§ EXERCISE DIRECTIONS:
Switch each occurrence of "cello" in the rows below to "violin", keeping everything else the same, and leave the pictures out of your version.

§ DATASET CONTENT:
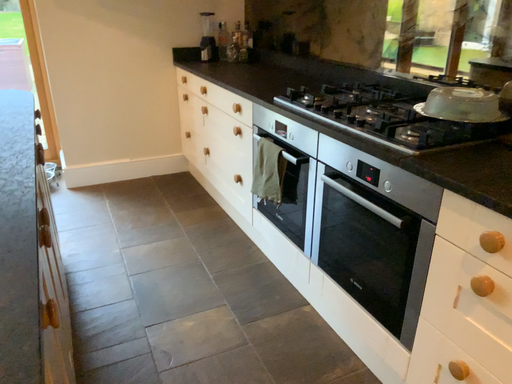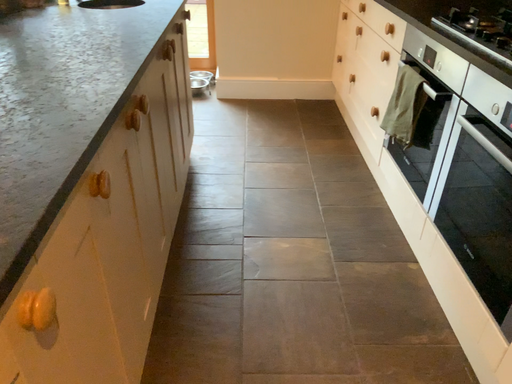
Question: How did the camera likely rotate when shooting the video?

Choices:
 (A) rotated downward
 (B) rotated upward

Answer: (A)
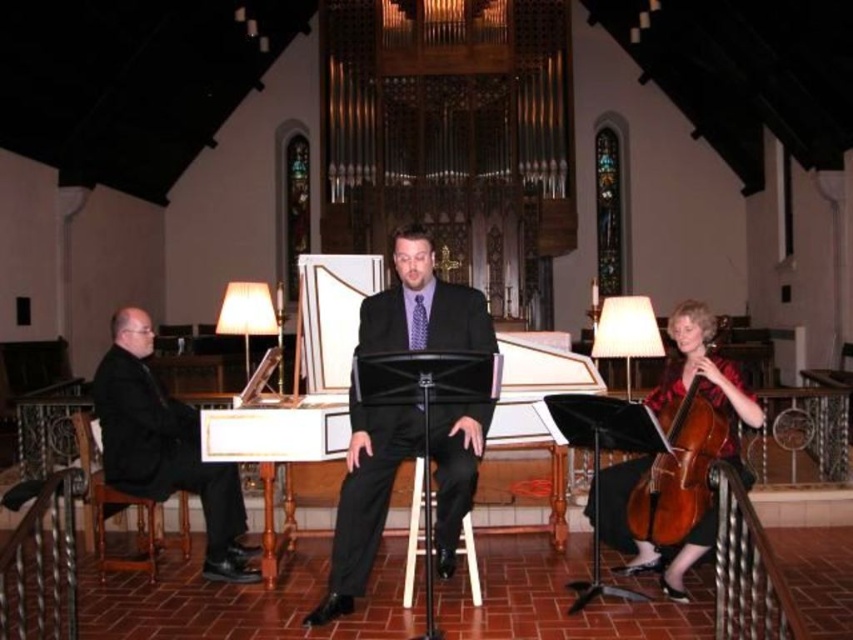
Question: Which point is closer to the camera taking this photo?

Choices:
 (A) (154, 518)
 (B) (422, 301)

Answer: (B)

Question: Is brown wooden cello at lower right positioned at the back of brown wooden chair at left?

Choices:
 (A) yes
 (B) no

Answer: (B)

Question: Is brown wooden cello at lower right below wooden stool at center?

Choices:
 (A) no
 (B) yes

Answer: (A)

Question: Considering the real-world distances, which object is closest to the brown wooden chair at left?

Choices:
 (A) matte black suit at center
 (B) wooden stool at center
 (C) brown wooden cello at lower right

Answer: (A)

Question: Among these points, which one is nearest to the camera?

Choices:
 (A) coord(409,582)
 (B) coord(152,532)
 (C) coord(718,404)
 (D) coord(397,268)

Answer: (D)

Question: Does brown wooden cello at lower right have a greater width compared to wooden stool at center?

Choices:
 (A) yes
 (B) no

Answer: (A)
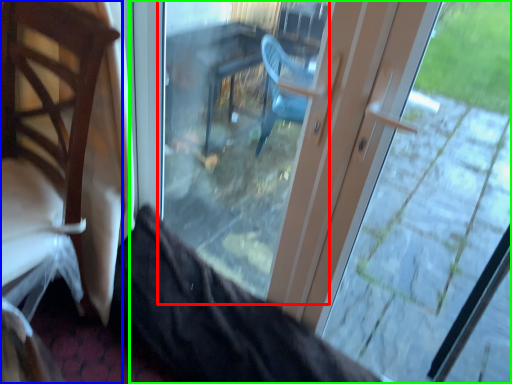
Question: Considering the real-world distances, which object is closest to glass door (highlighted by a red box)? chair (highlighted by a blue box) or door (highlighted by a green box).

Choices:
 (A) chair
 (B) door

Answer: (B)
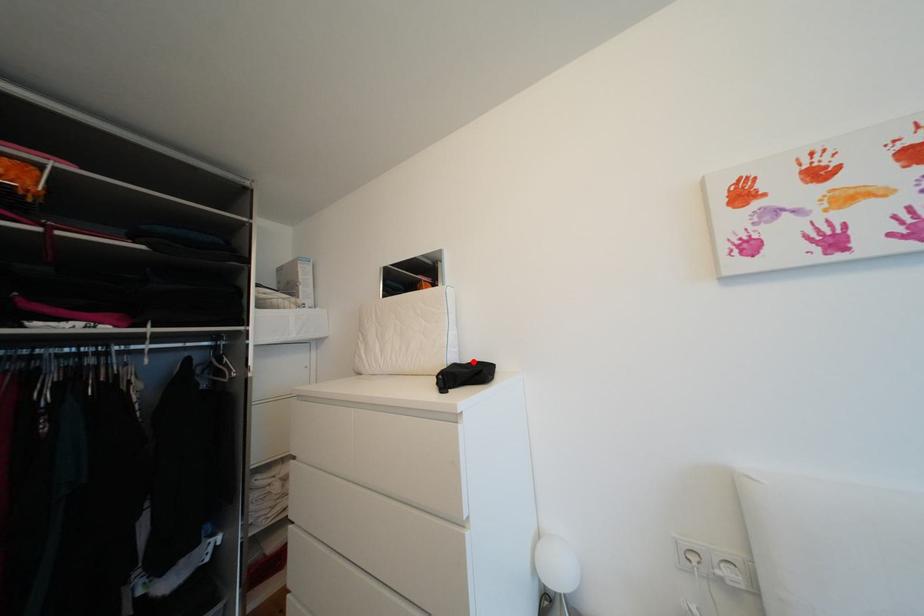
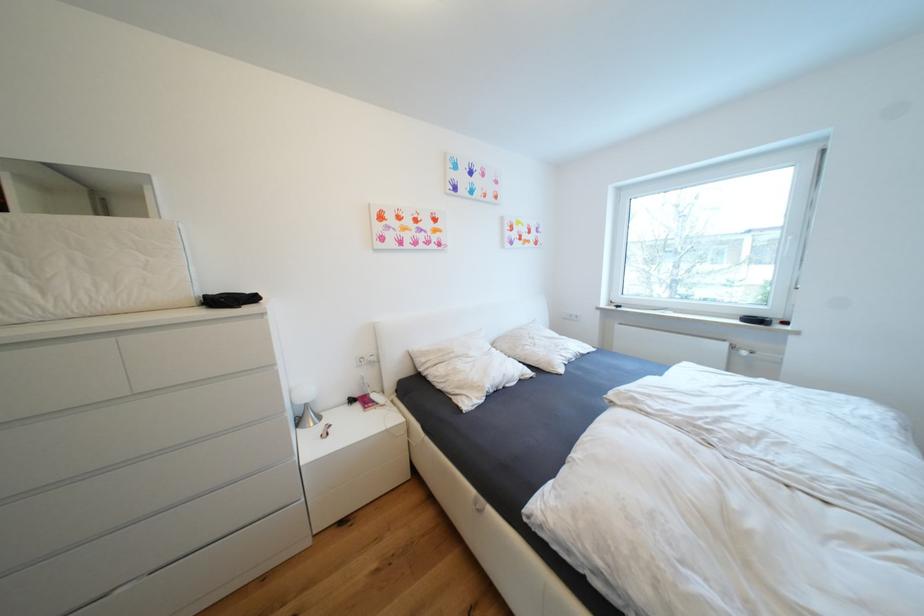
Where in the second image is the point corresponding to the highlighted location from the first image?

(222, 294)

§ TASK RESPONSE:
Question: How did the camera likely rotate when shooting the video?

Choices:
 (A) rotated downward
 (B) rotated upward

Answer: (A)
Question: Which point is closer to the camera taking this photo?

Choices:
 (A) (154, 518)
 (B) (422, 301)

Answer: (B)

Question: Is brown wooden violin at lower right positioned at the back of brown wooden chair at left?

Choices:
 (A) yes
 (B) no

Answer: (B)

Question: Is brown wooden violin at lower right below wooden stool at center?

Choices:
 (A) no
 (B) yes

Answer: (A)

Question: Considering the real-world distances, which object is closest to the brown wooden chair at left?

Choices:
 (A) matte black suit at center
 (B) wooden stool at center
 (C) brown wooden violin at lower right

Answer: (A)

Question: Among these points, which one is nearest to the camera?

Choices:
 (A) coord(409,582)
 (B) coord(152,532)
 (C) coord(718,404)
 (D) coord(397,268)

Answer: (D)

Question: Does brown wooden violin at lower right have a greater width compared to wooden stool at center?

Choices:
 (A) yes
 (B) no

Answer: (A)
Question: Considering the real-world distances, which object is closest to glass door (highlighted by a red box)? chair (highlighted by a blue box) or door (highlighted by a green box).

Choices:
 (A) chair
 (B) door

Answer: (B)
Where in the second image is the point corresponding to the highlighted location from the first image?

(222, 294)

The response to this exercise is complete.